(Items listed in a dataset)

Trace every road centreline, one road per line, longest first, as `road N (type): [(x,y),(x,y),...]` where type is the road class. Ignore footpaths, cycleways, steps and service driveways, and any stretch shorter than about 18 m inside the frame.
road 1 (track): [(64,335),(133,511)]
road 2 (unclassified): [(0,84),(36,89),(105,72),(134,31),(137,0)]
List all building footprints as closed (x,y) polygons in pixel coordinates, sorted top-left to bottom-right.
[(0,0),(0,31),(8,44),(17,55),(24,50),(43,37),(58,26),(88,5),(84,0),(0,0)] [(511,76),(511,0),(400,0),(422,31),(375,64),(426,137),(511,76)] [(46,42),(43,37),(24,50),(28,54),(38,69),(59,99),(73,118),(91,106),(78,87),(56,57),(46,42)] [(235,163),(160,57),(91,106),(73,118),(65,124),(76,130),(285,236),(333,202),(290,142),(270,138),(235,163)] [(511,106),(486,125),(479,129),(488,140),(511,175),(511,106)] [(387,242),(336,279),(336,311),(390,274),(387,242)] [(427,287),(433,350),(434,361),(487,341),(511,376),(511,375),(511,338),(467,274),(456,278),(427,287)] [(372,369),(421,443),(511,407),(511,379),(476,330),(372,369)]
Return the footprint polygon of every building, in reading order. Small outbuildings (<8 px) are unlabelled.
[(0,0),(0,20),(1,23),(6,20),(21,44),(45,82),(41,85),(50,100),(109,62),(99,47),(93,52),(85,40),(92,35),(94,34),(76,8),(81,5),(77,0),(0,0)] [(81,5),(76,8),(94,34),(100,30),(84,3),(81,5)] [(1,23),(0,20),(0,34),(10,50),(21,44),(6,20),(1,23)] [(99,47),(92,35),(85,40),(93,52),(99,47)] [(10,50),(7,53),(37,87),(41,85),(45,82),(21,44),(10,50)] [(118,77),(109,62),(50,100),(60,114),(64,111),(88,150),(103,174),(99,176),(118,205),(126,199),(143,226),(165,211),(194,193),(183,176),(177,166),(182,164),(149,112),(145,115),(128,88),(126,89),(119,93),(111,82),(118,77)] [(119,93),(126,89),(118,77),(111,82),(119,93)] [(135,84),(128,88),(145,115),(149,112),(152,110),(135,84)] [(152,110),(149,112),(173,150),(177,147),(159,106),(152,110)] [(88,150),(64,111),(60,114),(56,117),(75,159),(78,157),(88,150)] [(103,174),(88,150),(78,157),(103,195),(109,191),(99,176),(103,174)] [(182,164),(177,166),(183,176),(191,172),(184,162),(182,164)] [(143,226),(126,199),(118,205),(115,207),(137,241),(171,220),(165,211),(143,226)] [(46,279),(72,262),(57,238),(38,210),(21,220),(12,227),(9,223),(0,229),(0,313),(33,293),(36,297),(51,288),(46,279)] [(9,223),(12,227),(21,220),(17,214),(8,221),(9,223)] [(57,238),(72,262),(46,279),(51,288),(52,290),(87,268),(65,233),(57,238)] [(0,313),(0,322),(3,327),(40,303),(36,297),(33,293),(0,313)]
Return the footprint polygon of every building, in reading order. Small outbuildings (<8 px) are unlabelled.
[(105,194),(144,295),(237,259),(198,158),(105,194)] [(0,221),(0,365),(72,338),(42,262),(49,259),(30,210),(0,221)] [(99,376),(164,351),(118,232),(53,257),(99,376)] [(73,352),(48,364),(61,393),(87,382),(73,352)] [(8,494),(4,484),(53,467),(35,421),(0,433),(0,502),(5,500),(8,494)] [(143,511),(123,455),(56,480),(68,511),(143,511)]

== Work to complete ==
Output the data verbatim, starting with its first line and ending with the line that contains "2 (unclassified): [(0,84),(36,89),(105,72),(134,31),(137,0)]", including that line.

== The response ==
Trace every road centreline, one road per line, longest first, as `road N (type): [(x,y),(x,y),...]` where type is the road class. Ignore footpaths, cycleways, steps and service driveways, and any stretch shorter than about 18 m inside the frame.
road 1 (track): [(64,335),(133,511)]
road 2 (unclassified): [(0,84),(36,89),(105,72),(134,31),(137,0)]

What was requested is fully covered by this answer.